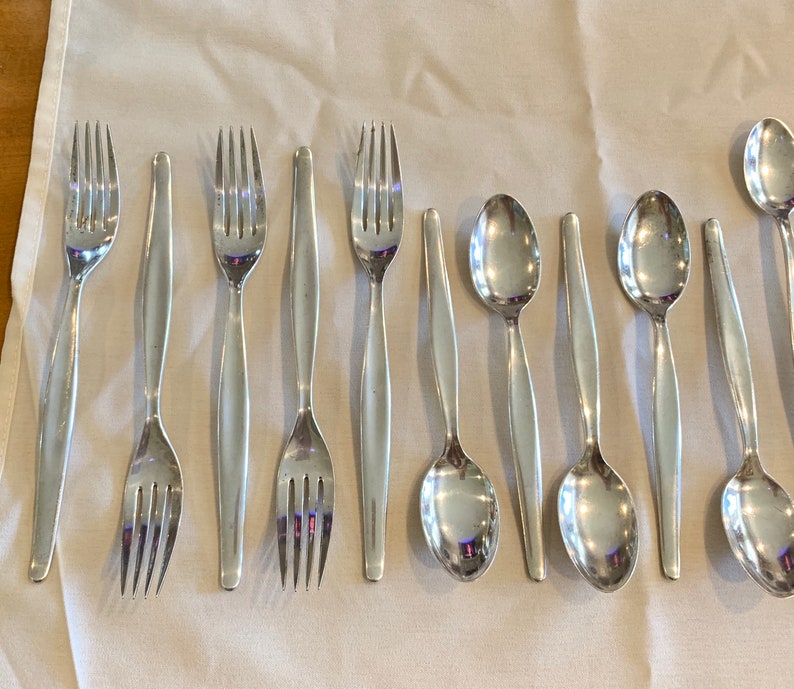
The width and height of the screenshot is (794, 689). I want to click on fork, so click(85, 257), click(149, 437), click(241, 276), click(375, 311), click(314, 307).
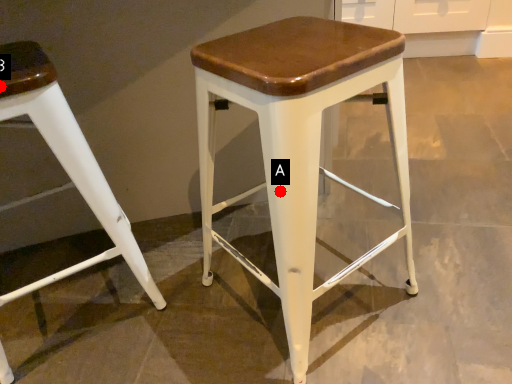
Question: Two points are circled on the image, labeled by A and B beside each circle. Which point is closer to the camera taking this photo?

Choices:
 (A) A is closer
 (B) B is closer

Answer: (A)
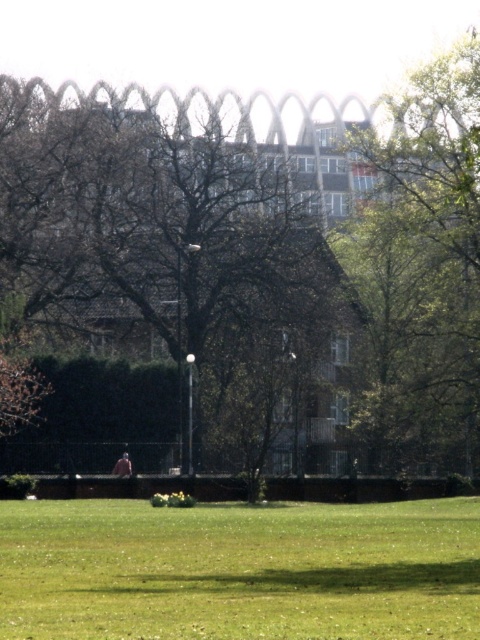
Question: Does green leafy tree at upper right appear under light brown fabric person at center?

Choices:
 (A) yes
 (B) no

Answer: (B)

Question: Among these points, which one is nearest to the camera?

Choices:
 (A) (91, 508)
 (B) (456, 237)

Answer: (A)

Question: Among these points, which one is farthest from the camera?

Choices:
 (A) (228, 529)
 (B) (121, 472)
 (C) (474, 250)

Answer: (C)

Question: Can you confirm if green grass at lower center is positioned below light brown fabric person at center?

Choices:
 (A) no
 (B) yes

Answer: (A)

Question: Which point is farther from the camera taking this photo?

Choices:
 (A) (432, 442)
 (B) (71, 525)
 (C) (115, 465)

Answer: (A)

Question: From the image, what is the correct spatial relationship of green leafy tree at upper right in relation to light brown fabric person at center?

Choices:
 (A) left
 (B) right

Answer: (B)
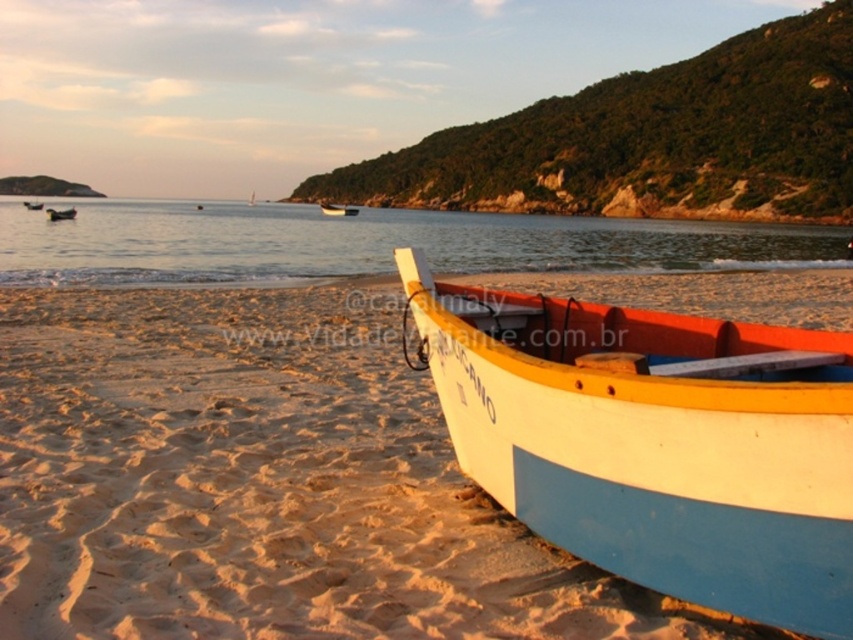
Which is behind, point (730, 592) or point (218, 221)?

The point (218, 221) is more distant.

Who is more forward, [631,460] or [99,246]?

Point [631,460]

Is point (604, 536) closer to camera compared to point (74, 253)?

Yes, it is.

At what (x,y) coordinates should I click in order to perform the action: click on white painted wood boat at lower right. Please return your answer as a coordinate pair (x, y). This screenshot has width=853, height=640. Looking at the image, I should click on (656, 442).

Find the location of a particular element. This screenshot has height=640, width=853. white painted wood boat at lower right is located at coordinates (656, 442).

Does point (799, 381) come farther from viewer compared to point (32, 204)?

That is False.

Find the location of a particular element. Image resolution: width=853 pixels, height=640 pixels. white painted wood boat at lower right is located at coordinates (656, 442).

Can you confirm if clear water at center is shorter than matte black boat at left?

In fact, clear water at center may be taller than matte black boat at left.

Who is more forward, (270, 268) or (57, 220)?

Positioned in front is point (270, 268).

Image resolution: width=853 pixels, height=640 pixels. I want to click on clear water at center, so [x=373, y=243].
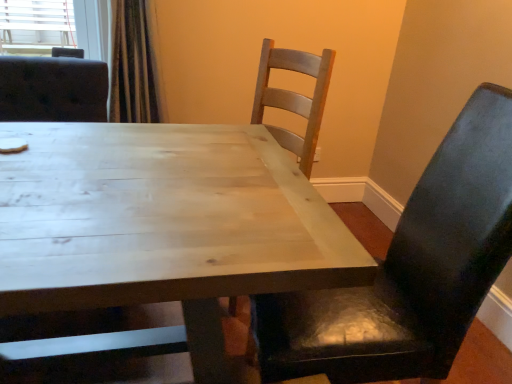
Question: Based on their positions, is matte black chair at right located to the left or right of light wood table at center?

Choices:
 (A) right
 (B) left

Answer: (A)

Question: From a real-world perspective, is matte black chair at right above or below light wood table at center?

Choices:
 (A) below
 (B) above

Answer: (B)

Question: From the image's perspective, is matte black chair at right above or below light wood table at center?

Choices:
 (A) below
 (B) above

Answer: (B)

Question: From the image's perspective, is light wood table at center positioned above or below matte black chair at right?

Choices:
 (A) above
 (B) below

Answer: (B)

Question: Is light wood table at center in front of or behind matte black chair at right in the image?

Choices:
 (A) front
 (B) behind

Answer: (A)

Question: Does point (101, 221) appear closer or farther from the camera than point (432, 332)?

Choices:
 (A) farther
 (B) closer

Answer: (B)

Question: Is light wood table at center situated inside matte black chair at right or outside?

Choices:
 (A) inside
 (B) outside

Answer: (B)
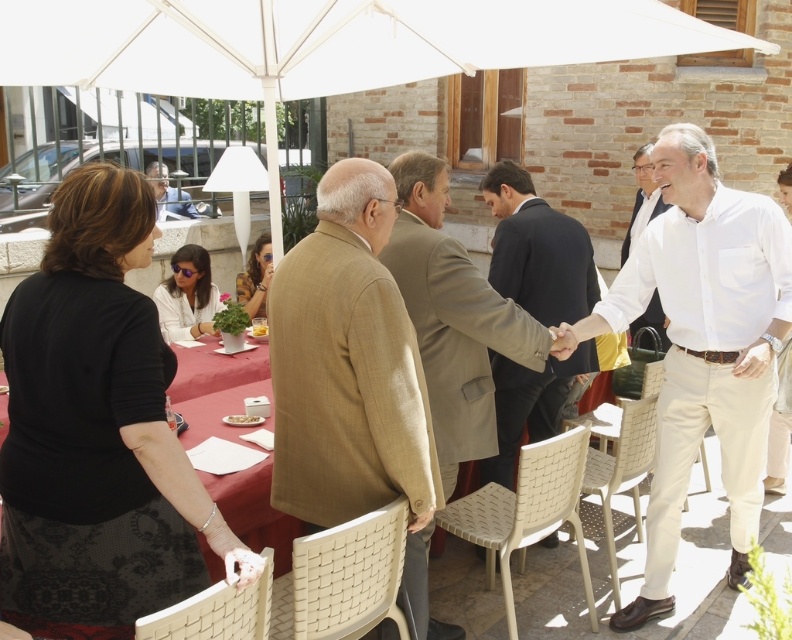
Question: Estimate the real-world distances between objects in this image. Which object is farther from the yellow crumbly cake at table?

Choices:
 (A) light brown suit at center
 (B) white cotton shirt at upper right
 (C) matte black suit at upper left
 (D) white cotton shirt at center

Answer: (B)

Question: Which object is the closest to the white matte plate at center?

Choices:
 (A) matte white shirt at center
 (B) tan wool blazer at center
 (C) matte black dress at center
 (D) matte black suit at upper left

Answer: (B)

Question: Which point is farther to the camera?

Choices:
 (A) matte black suit at upper left
 (B) yellow crumbly cake at table
 (C) black lace dress at lower left
 (D) matte black dress at center

Answer: (A)

Question: Does light brown suit at center come in front of matte white shirt at center?

Choices:
 (A) no
 (B) yes

Answer: (B)

Question: Can you confirm if matte black dress at center is positioned above white cotton shirt at upper right?

Choices:
 (A) yes
 (B) no

Answer: (B)

Question: Is tan wool blazer at center to the right of matte black suit at upper left from the viewer's perspective?

Choices:
 (A) no
 (B) yes

Answer: (B)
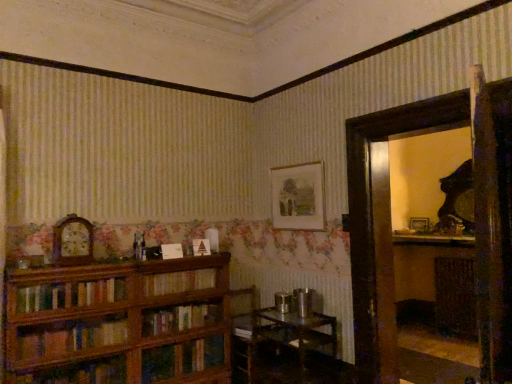
Question: Which direction should I rotate to look at matte paper picture frame at upper center, the first picture frame from the left, — up or down?

Choices:
 (A) up
 (B) down

Answer: (B)

Question: From a real-world perspective, is wooden bookcase at left under matte paper picture frame at upper center, the 2th picture frame positioned from the right?

Choices:
 (A) yes
 (B) no

Answer: (A)

Question: Is wooden bookcase at left thinner than matte paper picture frame at upper center, arranged as the second picture frame when viewed from the back?

Choices:
 (A) yes
 (B) no

Answer: (B)

Question: Is wooden bookcase at left oriented towards matte paper picture frame at upper center, the first picture frame from the left?

Choices:
 (A) no
 (B) yes

Answer: (A)

Question: Does wooden bookcase at left have a greater width compared to matte paper picture frame at upper center, the first picture frame from the left?

Choices:
 (A) no
 (B) yes

Answer: (B)

Question: Is wooden bookcase at left smaller than matte paper picture frame at upper center, which is counted as the first picture frame, starting from the front?

Choices:
 (A) yes
 (B) no

Answer: (B)

Question: Would you say matte paper picture frame at upper center, positioned as the 1th picture frame in top-to-bottom order, is part of wooden bookcase at left's contents?

Choices:
 (A) yes
 (B) no

Answer: (B)

Question: Is wooden bookcase at left taller than metallic silver table at lower center?

Choices:
 (A) yes
 (B) no

Answer: (A)

Question: Is wooden bookcase at left positioned with its back to metallic silver table at lower center?

Choices:
 (A) yes
 (B) no

Answer: (B)

Question: Can you confirm if wooden bookcase at left is smaller than metallic silver table at lower center?

Choices:
 (A) no
 (B) yes

Answer: (A)

Question: Is wooden bookcase at left bigger than metallic silver table at lower center?

Choices:
 (A) no
 (B) yes

Answer: (B)

Question: Considering the relative positions of wooden bookcase at left and metallic silver table at lower center in the image provided, is wooden bookcase at left to the left of metallic silver table at lower center from the viewer's perspective?

Choices:
 (A) yes
 (B) no

Answer: (A)

Question: Is wooden bookcase at left outside of metallic silver table at lower center?

Choices:
 (A) yes
 (B) no

Answer: (A)

Question: Does wooden shelf at right have a greater height compared to wooden picture frame at right, marked as the second picture frame in a top-to-bottom arrangement?

Choices:
 (A) yes
 (B) no

Answer: (A)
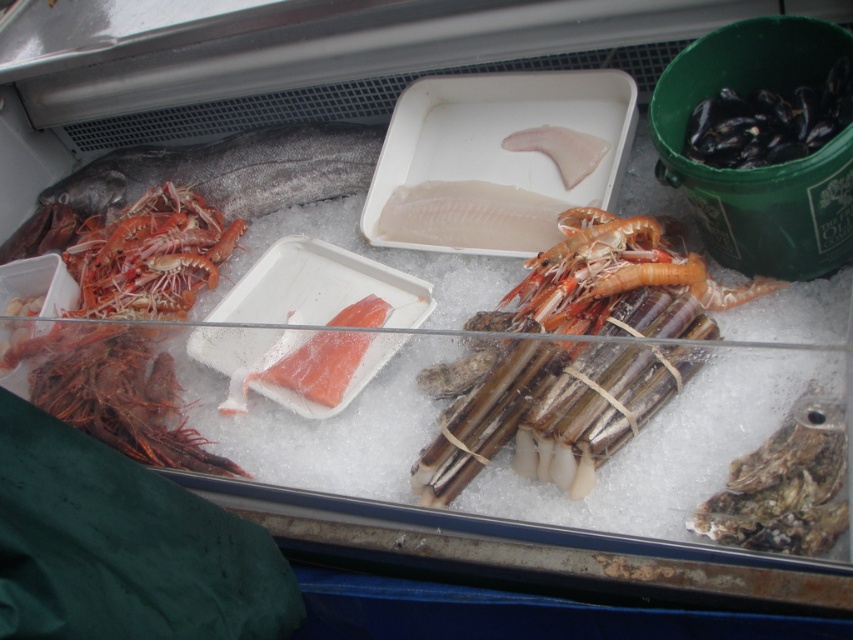
Image resolution: width=853 pixels, height=640 pixels. What do you see at coordinates (547, 413) in the screenshot? I see `shiny orange shrimp at center` at bounding box center [547, 413].

Which is in front, point (647, 294) or point (105, 296)?

Positioned in front is point (647, 294).

Locate an element on the screen. shiny orange shrimp at center is located at coordinates (547, 413).

Is dark gray/silver fish at left below shiny orange prawns at left?

No, dark gray/silver fish at left is not below shiny orange prawns at left.

The width and height of the screenshot is (853, 640). What do you see at coordinates (231, 170) in the screenshot? I see `dark gray/silver fish at left` at bounding box center [231, 170].

Identify the location of dark gray/silver fish at left. The image size is (853, 640). (231, 170).

This screenshot has height=640, width=853. In order to click on dark gray/silver fish at left in this screenshot , I will do (x=231, y=170).

Can you confirm if shiny orange shrimp at center is bigger than dark gray/silver fish at left?

Indeed, shiny orange shrimp at center has a larger size compared to dark gray/silver fish at left.

Is shiny orange shrimp at center above dark gray/silver fish at left?

Incorrect, shiny orange shrimp at center is not positioned above dark gray/silver fish at left.

Is point (541, 396) farther from viewer compared to point (358, 177)?

No, (541, 396) is closer to viewer.

Identify the location of shiny orange shrimp at center. (547, 413).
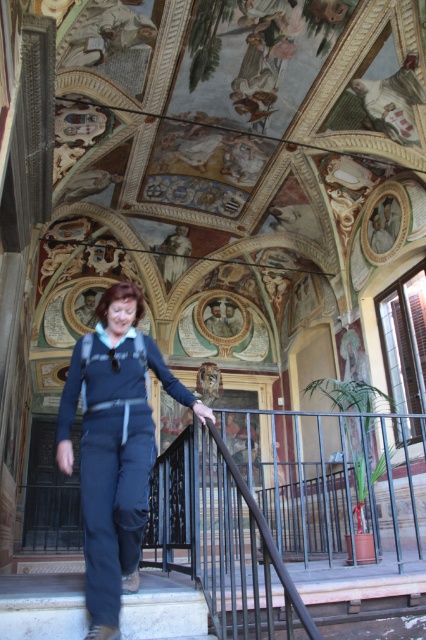
Question: Can you confirm if dark blue fabric pants at lower left is smaller than white marble stairs at lower left?

Choices:
 (A) yes
 (B) no

Answer: (B)

Question: Is dark blue fabric pants at lower left below white marble stairs at lower left?

Choices:
 (A) no
 (B) yes

Answer: (A)

Question: Does dark blue fabric pants at lower left have a smaller size compared to white marble stairs at lower left?

Choices:
 (A) no
 (B) yes

Answer: (A)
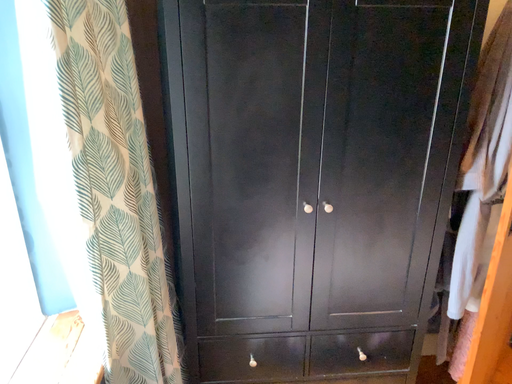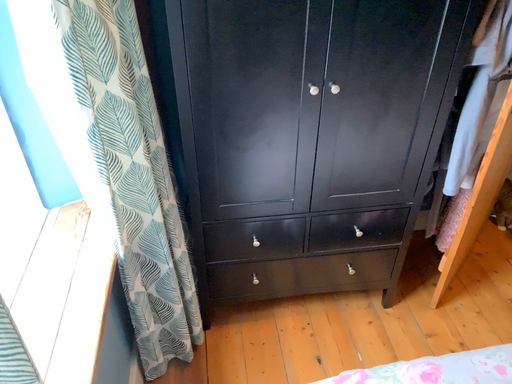
Question: How did the camera likely rotate when shooting the video?

Choices:
 (A) rotated downward
 (B) rotated upward

Answer: (A)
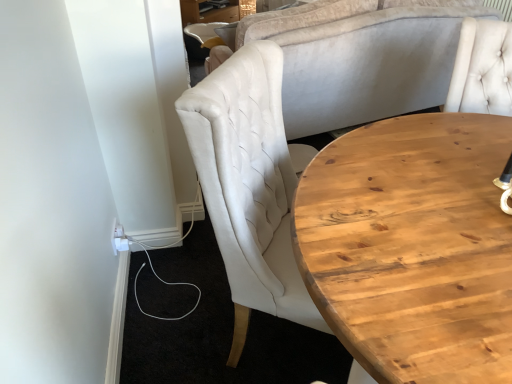
Question: In terms of width, does matte white chair at upper left look wider or thinner when compared to light brown wooden coffee table at right?

Choices:
 (A) wide
 (B) thin

Answer: (B)

Question: Visually, is matte white chair at upper left positioned to the left or to the right of light brown wooden coffee table at right?

Choices:
 (A) left
 (B) right

Answer: (A)

Question: From the image's perspective, is matte white chair at upper left above or below light brown wooden coffee table at right?

Choices:
 (A) below
 (B) above

Answer: (B)

Question: Considering the positions of point (473, 266) and point (183, 29), is point (473, 266) closer or farther from the camera than point (183, 29)?

Choices:
 (A) farther
 (B) closer

Answer: (B)

Question: Relative to matte white chair at upper left, is light brown wooden coffee table at right in front or behind?

Choices:
 (A) front
 (B) behind

Answer: (A)

Question: Considering the positions of light brown wooden coffee table at right and matte white chair at upper left in the image, is light brown wooden coffee table at right wider or thinner than matte white chair at upper left?

Choices:
 (A) thin
 (B) wide

Answer: (B)

Question: Considering the relative positions of light brown wooden coffee table at right and matte white chair at upper left in the image provided, is light brown wooden coffee table at right to the left or to the right of matte white chair at upper left?

Choices:
 (A) left
 (B) right

Answer: (B)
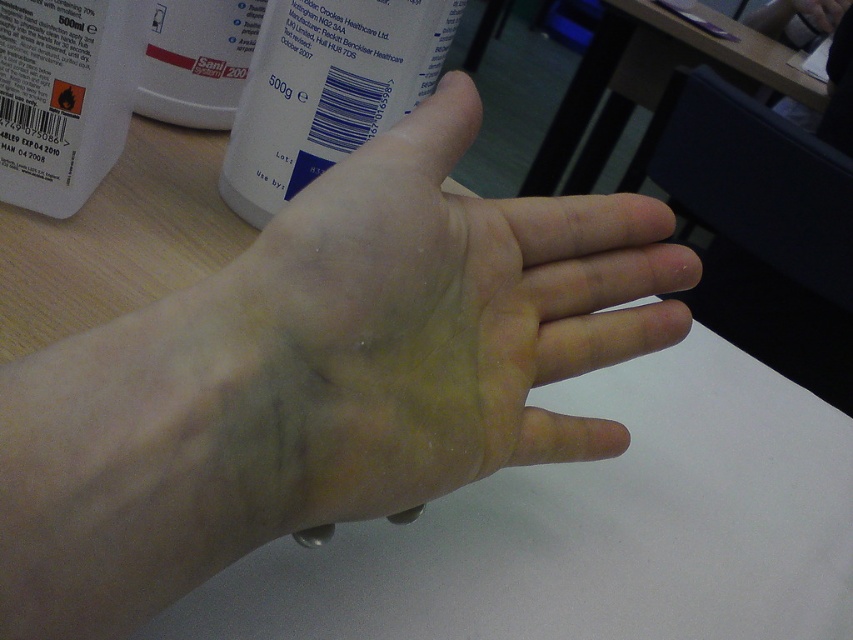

^^^^^^^^

What to produce: Output the stretch of lines from the line that contains "Question: Is wooden bookcase at left bigger" through the line that contains "Positioned in front is point (647, 294).", both included, as a Markdown table with the columns Row and Line, numbering the rows and omitting blank lines. Leave out any picture marks.

Worked answer:
| Row | Line |
|---|---|
| 1 | Question: Is wooden bookcase at left bigger than metallic silver table at lower center? |
| 2 | Choices: |
| 3 |  (A) no |
| 4 |  (B) yes |
| 5 | Answer: (B) |
| 6 | Question: Considering the relative positions of wooden bookcase at left and metallic silver table at lower center in the image provided, is wooden bookcase at left to the left of metallic silver table at lower center from the viewer's perspective? |
| 7 | Choices: |
| 8 |  (A) yes |
| 9 |  (B) no |
| 10 | Answer: (A) |
| 11 | Question: Is wooden bookcase at left outside of metallic silver table at lower center? |
| 12 | Choices: |
| 13 |  (A) yes |
| 14 |  (B) no |
| 15 | Answer: (A) |
| 16 | Question: Does wooden shelf at right have a greater height compared to wooden picture frame at right, marked as the second picture frame in a top-to-bottom arrangement? |
| 17 | Choices: |
| 18 |  (A) yes |
| 19 |  (B) no |
| 20 | Answer: (A) |
| 21 | Image resolution: width=853 pixels, height=640 pixels. What do you see at coordinates (547, 413) in the screenshot? I see `shiny orange shrimp at center` at bounding box center [547, 413]. |
| 22 | Which is in front, point (647, 294) or point (105, 296)? |
| 23 | Positioned in front is point (647, 294). |